Write out every line below with no difference at all.

Spatial object tracking data:
****************************************

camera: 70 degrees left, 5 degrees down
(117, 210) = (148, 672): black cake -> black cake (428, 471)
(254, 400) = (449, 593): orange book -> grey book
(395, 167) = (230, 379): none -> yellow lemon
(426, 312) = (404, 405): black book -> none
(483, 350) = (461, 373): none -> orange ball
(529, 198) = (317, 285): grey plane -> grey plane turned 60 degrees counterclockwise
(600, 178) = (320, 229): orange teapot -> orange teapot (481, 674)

****************************************

• Written response
camera: 70 degrees left, 5 degrees down
(117, 210) = (148, 672): black cake -> black cake (428, 471)
(254, 400) = (449, 593): orange book -> grey book
(395, 167) = (230, 379): none -> yellow lemon
(426, 312) = (404, 405): black book -> none
(483, 350) = (461, 373): none -> orange ball
(529, 198) = (317, 285): grey plane -> grey plane turned 60 degrees counterclockwise
(600, 178) = (320, 229): orange teapot -> orange teapot (481, 674)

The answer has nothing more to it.